What you have to do:
Produce a word-for-word copy of the lines from the one that contains "U24: AND CD4081" to the final line of the data below, with all pictures dropped.

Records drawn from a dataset
──────

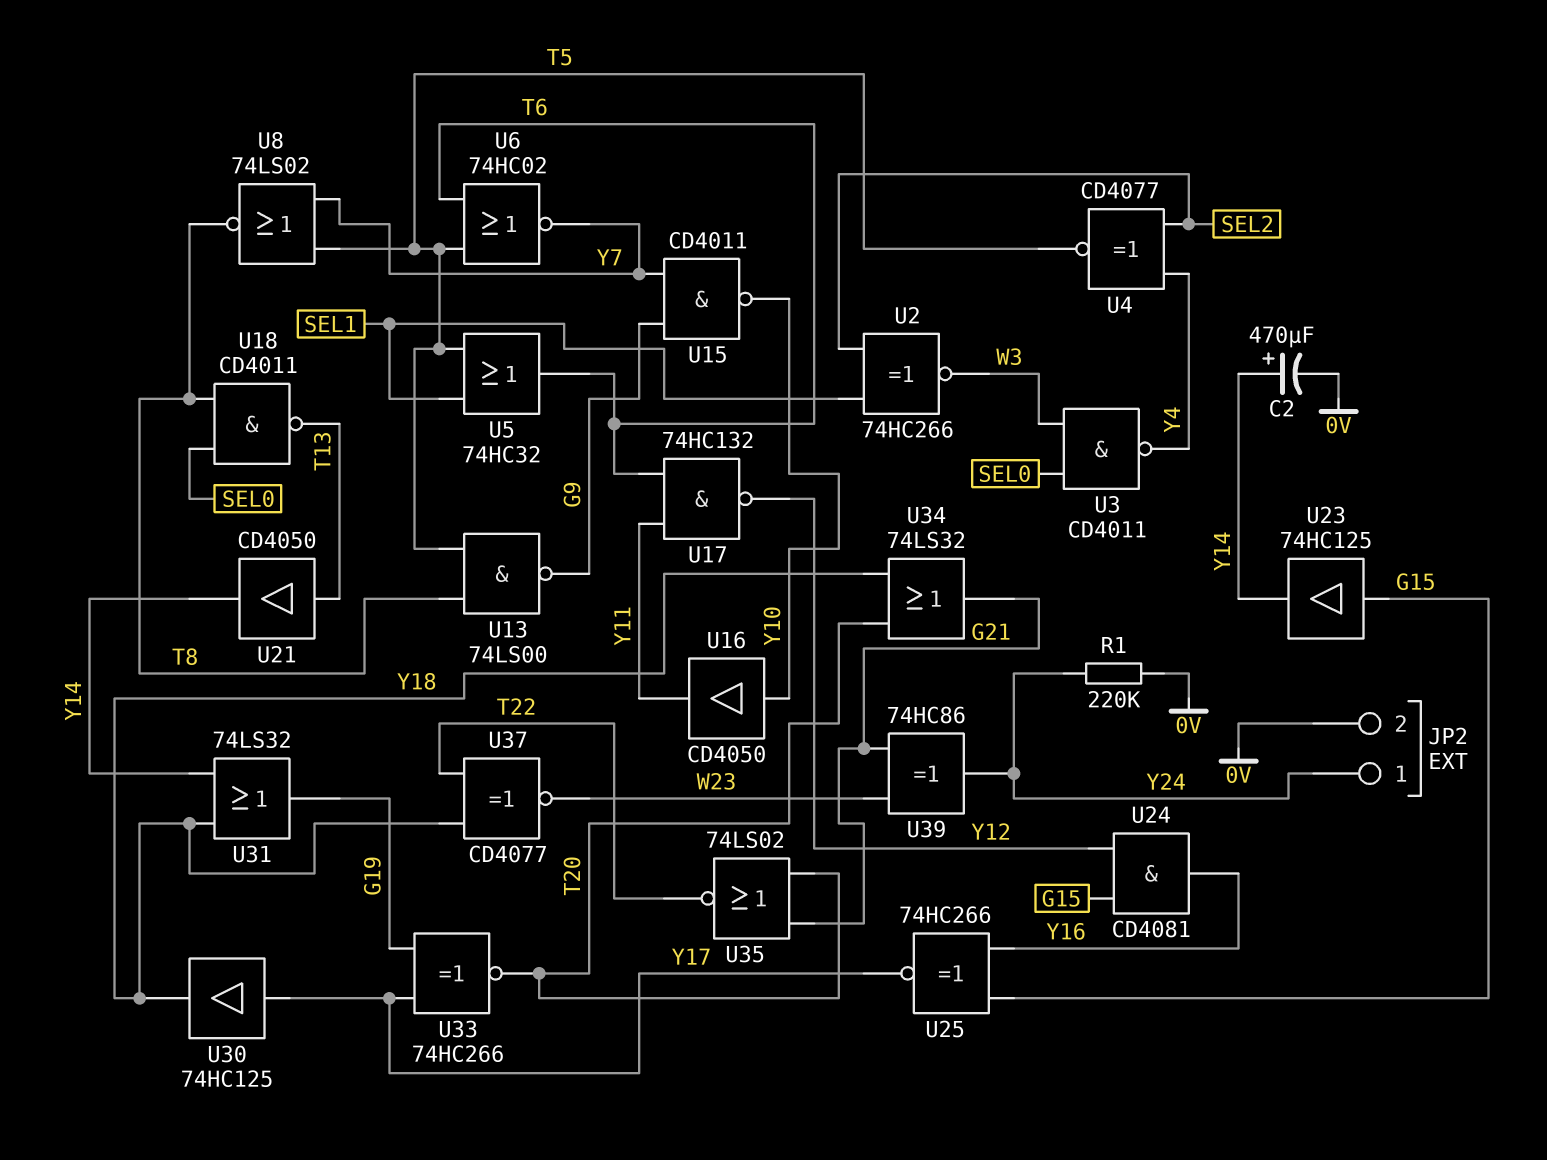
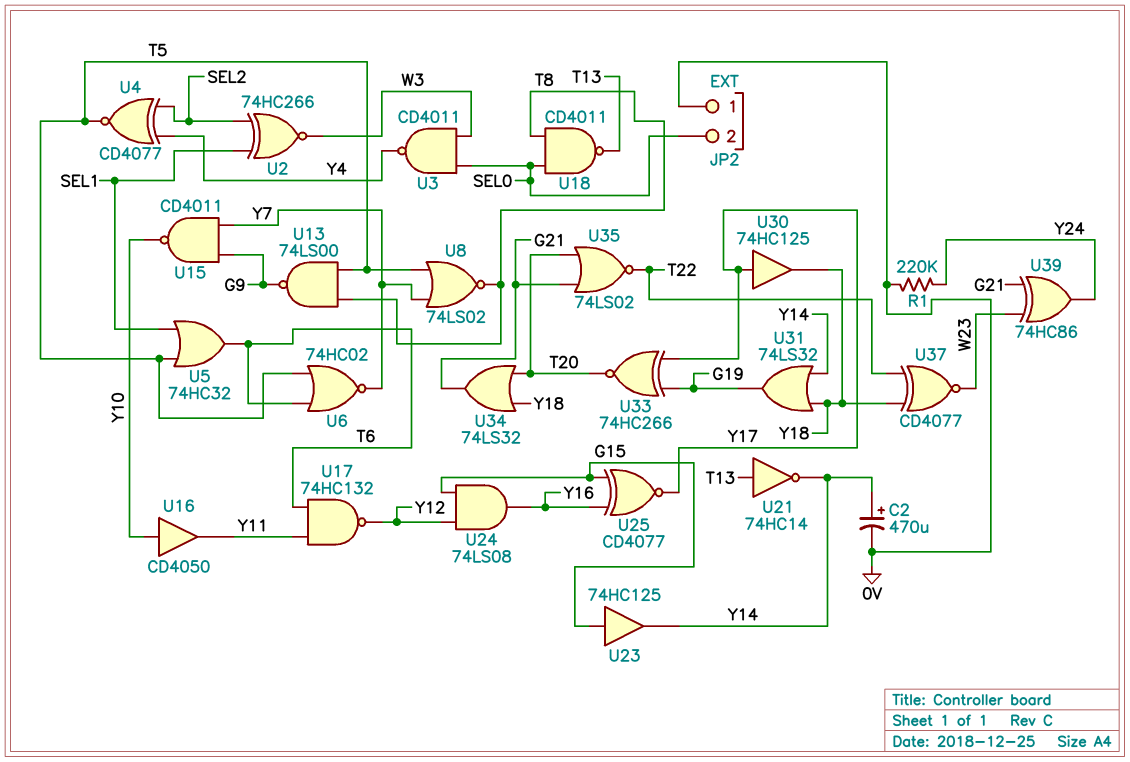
JP2 pin 1: Y24 -> 0V
JP2 pin 2: 0V -> SEL0
U21: buffer CD4050 (in T13, out Y14) -> NOT 74HC14 (in T13, out Y14)
U24: AND CD4081 (in G15, in Y12, out Y16) -> AND 74LS08 (in G15, in Y12, out Y16)
U25: XNOR 74HC266 (in G15, in Y16, out Y17) -> XNOR CD4077 (in G15, in Y16, out Y17)

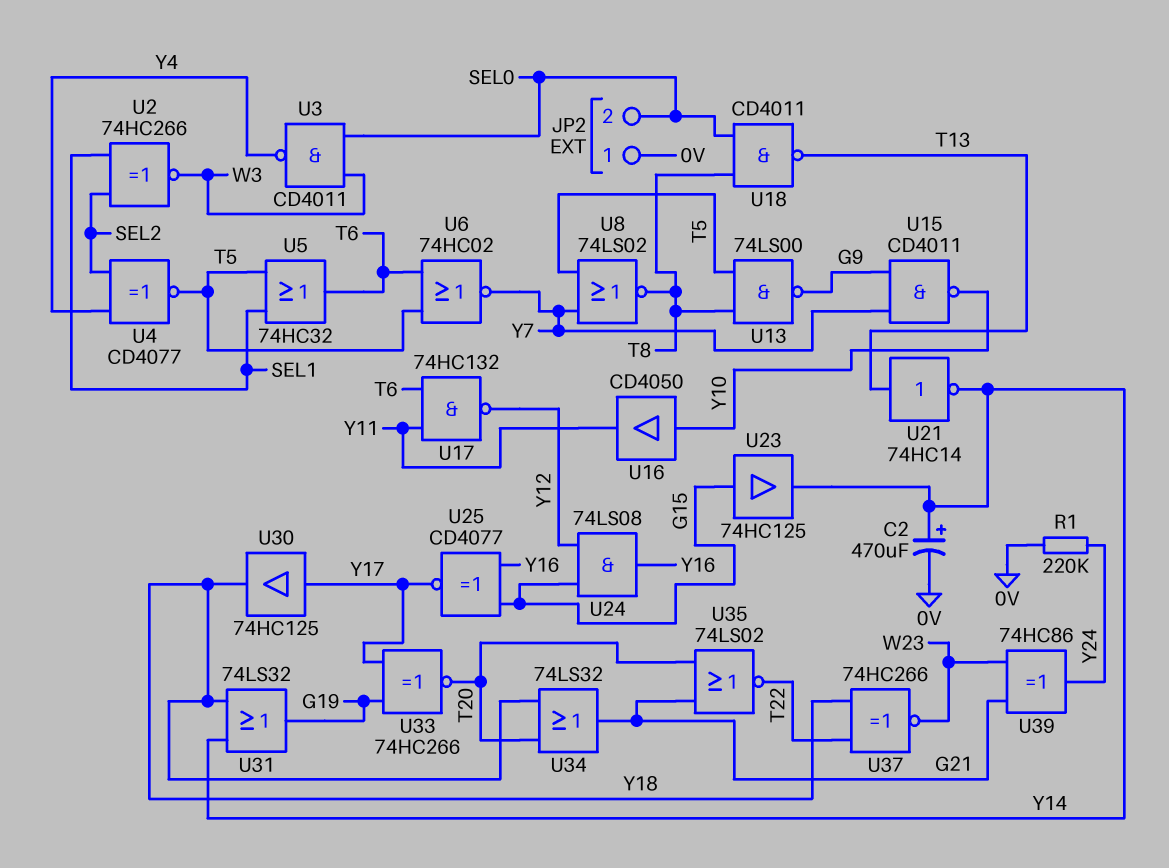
U37: XNOR CD4077 (in T22, in Y18, out W23) -> XNOR 74HC266 (in T22, in Y18, out W23)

──────

Answer below:
U24: AND CD4081 (in G15, in Y12, out Y16) -> AND 74LS08 (in G15, in Y12, out Y16)
U25: XNOR 74HC266 (in G15, in Y16, out Y17) -> XNOR CD4077 (in G15, in Y16, out Y17)

U37: XNOR CD4077 (in T22, in Y18, out W23) -> XNOR 74HC266 (in T22, in Y18, out W23)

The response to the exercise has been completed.